● **Your objective**: Take from the material every line that contains the word "purple".

○ ○ ○ ○ ○ ○ ○

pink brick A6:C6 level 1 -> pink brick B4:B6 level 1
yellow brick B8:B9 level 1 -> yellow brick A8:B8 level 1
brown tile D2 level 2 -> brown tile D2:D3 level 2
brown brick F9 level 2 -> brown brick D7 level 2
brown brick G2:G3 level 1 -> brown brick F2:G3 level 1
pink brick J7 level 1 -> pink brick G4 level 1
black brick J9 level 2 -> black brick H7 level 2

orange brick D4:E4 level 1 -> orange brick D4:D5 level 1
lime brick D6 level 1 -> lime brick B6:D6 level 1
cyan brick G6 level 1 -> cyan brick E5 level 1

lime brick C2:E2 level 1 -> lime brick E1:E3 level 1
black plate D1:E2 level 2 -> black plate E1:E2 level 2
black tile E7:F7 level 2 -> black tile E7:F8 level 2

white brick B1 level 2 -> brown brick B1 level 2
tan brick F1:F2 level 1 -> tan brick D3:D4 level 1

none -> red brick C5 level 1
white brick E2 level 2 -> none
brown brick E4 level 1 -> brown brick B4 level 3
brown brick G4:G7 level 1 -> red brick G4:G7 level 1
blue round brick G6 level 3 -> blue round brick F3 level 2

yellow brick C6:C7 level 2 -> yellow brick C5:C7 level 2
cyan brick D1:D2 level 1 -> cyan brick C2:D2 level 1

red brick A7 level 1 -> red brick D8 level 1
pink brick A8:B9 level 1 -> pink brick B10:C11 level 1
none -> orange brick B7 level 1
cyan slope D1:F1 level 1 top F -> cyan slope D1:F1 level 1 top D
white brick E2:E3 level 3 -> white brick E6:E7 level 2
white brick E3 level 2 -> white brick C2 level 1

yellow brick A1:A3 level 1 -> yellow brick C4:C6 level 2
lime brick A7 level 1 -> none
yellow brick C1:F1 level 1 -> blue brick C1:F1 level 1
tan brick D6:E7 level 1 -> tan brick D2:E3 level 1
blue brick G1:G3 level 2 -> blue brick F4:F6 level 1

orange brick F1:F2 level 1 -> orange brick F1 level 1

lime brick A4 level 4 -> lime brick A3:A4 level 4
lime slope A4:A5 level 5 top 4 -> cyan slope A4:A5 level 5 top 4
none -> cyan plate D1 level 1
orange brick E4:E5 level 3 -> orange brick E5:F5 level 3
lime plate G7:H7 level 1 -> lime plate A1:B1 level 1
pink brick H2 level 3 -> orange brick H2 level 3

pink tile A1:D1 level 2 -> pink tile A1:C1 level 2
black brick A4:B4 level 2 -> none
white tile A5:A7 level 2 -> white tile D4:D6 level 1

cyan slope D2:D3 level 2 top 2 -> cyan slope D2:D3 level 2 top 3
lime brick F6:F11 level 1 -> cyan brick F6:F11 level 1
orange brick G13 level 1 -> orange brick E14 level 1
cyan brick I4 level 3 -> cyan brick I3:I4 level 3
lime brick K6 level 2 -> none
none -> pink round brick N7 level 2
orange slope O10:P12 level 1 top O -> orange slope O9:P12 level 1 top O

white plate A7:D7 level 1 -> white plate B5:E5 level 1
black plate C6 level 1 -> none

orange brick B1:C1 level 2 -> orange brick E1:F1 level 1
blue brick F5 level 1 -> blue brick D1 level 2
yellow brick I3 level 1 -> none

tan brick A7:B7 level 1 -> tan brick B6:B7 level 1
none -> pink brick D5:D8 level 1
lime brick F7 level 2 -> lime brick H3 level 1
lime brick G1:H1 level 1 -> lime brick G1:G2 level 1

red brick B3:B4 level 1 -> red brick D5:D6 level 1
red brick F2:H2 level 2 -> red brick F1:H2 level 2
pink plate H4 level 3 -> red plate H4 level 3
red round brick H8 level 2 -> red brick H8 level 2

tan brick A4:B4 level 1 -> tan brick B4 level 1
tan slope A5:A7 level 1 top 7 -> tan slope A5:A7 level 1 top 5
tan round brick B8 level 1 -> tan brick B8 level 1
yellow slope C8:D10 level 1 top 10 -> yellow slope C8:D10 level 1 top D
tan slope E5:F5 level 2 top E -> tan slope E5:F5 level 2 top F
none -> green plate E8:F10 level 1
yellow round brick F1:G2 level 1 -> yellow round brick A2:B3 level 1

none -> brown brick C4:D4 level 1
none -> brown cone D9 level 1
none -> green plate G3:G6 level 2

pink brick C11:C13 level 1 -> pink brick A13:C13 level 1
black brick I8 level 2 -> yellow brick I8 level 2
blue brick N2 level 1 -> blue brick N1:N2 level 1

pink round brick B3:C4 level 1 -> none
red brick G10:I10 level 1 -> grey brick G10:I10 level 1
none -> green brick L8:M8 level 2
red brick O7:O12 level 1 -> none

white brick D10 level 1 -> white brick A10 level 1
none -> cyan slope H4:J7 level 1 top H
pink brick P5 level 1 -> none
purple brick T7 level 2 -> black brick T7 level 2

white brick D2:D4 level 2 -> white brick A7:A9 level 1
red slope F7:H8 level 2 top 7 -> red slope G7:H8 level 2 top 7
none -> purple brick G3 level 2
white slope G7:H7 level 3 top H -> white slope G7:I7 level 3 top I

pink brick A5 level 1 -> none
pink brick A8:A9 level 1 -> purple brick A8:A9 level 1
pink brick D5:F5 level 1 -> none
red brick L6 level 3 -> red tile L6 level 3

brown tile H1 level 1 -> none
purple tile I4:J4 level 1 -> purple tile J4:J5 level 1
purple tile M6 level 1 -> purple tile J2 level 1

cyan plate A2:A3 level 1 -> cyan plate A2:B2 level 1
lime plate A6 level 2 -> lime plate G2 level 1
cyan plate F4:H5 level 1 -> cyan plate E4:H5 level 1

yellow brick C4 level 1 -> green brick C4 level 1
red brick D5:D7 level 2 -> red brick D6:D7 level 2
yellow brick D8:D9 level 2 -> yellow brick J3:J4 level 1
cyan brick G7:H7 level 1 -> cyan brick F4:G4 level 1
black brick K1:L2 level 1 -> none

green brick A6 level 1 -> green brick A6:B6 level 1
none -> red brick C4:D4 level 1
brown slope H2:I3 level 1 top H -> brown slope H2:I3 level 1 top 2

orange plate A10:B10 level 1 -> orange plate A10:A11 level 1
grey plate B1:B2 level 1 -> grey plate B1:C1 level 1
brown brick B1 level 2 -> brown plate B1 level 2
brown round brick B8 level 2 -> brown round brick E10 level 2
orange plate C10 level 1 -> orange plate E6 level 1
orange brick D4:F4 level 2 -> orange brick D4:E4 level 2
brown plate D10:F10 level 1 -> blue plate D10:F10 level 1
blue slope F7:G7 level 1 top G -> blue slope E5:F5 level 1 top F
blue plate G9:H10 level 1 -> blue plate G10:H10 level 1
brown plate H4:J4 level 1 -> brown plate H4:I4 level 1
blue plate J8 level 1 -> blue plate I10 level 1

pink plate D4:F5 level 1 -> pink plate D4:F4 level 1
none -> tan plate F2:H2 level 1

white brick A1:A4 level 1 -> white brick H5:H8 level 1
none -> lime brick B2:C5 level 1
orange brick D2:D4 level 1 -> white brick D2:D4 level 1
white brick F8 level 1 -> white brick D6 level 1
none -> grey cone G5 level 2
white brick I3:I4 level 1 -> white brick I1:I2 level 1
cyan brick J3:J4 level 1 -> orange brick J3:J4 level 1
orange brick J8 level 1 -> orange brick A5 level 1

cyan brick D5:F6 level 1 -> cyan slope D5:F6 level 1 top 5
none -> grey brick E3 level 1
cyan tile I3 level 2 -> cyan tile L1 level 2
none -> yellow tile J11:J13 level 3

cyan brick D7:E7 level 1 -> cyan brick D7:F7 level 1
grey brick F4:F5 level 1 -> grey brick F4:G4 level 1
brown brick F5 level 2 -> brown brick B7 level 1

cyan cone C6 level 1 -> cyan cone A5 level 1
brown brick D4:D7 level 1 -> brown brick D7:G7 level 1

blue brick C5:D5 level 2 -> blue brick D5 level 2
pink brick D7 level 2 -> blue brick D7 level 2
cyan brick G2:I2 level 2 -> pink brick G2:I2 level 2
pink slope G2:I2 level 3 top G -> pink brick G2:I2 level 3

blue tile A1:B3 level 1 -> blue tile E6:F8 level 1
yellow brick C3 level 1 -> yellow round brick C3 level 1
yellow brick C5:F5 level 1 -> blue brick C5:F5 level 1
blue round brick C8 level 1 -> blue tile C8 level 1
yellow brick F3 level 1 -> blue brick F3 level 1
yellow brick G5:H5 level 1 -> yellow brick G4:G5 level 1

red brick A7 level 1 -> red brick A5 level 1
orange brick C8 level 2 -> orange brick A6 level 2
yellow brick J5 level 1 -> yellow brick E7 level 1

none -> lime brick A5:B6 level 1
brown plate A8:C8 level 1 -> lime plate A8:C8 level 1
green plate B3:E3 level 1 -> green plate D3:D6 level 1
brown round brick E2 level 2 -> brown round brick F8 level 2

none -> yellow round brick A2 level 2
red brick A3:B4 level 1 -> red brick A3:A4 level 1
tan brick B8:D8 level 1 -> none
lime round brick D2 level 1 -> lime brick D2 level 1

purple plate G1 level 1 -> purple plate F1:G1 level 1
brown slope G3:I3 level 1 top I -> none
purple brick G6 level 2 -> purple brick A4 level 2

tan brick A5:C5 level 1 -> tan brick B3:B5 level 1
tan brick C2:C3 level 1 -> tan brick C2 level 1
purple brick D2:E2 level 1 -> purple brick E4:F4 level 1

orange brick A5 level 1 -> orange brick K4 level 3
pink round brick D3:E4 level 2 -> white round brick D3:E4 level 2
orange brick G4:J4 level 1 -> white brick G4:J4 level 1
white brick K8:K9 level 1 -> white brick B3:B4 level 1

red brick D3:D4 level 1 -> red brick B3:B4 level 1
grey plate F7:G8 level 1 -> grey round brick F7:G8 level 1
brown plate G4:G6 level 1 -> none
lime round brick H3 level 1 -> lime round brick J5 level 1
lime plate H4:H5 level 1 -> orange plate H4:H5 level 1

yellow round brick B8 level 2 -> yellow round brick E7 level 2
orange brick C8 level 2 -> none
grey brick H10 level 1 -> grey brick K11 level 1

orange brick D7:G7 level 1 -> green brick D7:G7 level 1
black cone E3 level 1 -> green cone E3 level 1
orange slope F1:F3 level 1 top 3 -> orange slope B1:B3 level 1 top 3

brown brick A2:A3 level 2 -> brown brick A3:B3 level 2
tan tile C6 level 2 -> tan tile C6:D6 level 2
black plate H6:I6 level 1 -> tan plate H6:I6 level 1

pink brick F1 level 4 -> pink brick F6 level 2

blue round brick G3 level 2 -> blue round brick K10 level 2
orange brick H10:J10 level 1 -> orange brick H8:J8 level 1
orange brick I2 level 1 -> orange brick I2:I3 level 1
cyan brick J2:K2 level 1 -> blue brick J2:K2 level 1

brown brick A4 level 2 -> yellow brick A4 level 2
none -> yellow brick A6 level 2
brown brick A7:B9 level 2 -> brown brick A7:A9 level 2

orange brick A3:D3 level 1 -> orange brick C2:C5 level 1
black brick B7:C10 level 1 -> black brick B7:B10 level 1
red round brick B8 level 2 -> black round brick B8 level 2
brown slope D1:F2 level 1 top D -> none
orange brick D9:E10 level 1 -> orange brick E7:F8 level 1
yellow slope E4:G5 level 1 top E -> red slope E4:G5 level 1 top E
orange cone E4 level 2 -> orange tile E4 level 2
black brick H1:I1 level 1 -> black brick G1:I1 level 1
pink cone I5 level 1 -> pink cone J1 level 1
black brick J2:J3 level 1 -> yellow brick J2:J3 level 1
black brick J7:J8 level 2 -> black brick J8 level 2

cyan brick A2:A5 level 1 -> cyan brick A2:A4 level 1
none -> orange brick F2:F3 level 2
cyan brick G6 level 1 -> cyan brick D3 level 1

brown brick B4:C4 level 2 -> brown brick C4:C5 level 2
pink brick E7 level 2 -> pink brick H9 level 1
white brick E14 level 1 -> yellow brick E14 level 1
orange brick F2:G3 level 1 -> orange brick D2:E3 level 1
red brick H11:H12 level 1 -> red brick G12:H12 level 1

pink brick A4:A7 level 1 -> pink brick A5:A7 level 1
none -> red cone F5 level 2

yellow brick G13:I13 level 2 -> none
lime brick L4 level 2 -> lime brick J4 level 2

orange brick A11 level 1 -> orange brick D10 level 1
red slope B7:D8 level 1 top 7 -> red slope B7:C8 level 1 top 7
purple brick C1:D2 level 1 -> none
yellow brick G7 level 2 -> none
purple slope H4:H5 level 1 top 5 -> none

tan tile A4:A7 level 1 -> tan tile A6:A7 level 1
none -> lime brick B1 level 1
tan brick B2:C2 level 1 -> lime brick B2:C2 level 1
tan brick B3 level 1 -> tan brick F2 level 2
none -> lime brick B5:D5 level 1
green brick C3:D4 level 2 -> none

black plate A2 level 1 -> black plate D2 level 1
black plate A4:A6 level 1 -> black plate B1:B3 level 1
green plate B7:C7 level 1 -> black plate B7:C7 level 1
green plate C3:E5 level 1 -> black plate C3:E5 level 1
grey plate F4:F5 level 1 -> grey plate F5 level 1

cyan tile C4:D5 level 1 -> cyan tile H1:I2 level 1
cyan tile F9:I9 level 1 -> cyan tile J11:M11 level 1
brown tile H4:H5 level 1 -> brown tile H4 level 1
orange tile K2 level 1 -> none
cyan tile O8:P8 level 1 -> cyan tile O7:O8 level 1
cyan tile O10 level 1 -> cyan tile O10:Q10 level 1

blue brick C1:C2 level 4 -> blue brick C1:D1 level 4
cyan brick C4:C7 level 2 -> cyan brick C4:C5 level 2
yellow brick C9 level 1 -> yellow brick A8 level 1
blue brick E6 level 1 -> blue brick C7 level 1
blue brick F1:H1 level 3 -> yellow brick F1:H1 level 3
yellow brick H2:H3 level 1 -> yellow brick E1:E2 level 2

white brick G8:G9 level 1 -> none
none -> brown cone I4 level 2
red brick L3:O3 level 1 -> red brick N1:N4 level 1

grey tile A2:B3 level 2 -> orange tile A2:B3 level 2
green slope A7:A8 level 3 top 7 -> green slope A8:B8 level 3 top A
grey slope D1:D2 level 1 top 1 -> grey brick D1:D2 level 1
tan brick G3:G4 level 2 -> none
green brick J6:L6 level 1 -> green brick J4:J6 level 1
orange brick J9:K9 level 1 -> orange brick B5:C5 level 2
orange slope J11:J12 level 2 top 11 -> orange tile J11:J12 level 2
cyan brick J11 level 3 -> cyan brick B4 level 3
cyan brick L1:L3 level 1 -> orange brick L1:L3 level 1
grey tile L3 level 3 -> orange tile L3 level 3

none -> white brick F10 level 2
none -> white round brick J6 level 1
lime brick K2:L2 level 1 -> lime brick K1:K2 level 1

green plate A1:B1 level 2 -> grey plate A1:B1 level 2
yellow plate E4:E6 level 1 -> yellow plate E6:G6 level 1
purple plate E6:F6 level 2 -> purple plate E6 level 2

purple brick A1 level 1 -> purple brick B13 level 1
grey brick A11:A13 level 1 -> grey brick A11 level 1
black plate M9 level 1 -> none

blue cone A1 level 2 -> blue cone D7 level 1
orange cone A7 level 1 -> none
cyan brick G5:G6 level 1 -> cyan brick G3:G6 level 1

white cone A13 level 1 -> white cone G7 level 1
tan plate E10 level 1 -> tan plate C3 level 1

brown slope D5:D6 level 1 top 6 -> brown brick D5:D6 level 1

○ ○ ○ ○ ○ ○ ○

● **Written solution**:
purple brick T7 level 2 -> black brick T7 level 2
none -> purple brick G3 level 2
pink brick A8:A9 level 1 -> purple brick A8:A9 level 1
purple tile I4:J4 level 1 -> purple tile J4:J5 level 1
purple tile M6 level 1 -> purple tile J2 level 1
purple plate G1 level 1 -> purple plate F1:G1 level 1
purple brick G6 level 2 -> purple brick A4 level 2
purple brick D2:E2 level 1 -> purple brick E4:F4 level 1
purple brick C1:D2 level 1 -> none
purple slope H4:H5 level 1 top 5 -> none
purple plate E6:F6 level 2 -> purple plate E6 level 2
purple brick A1 level 1 -> purple brick B13 level 1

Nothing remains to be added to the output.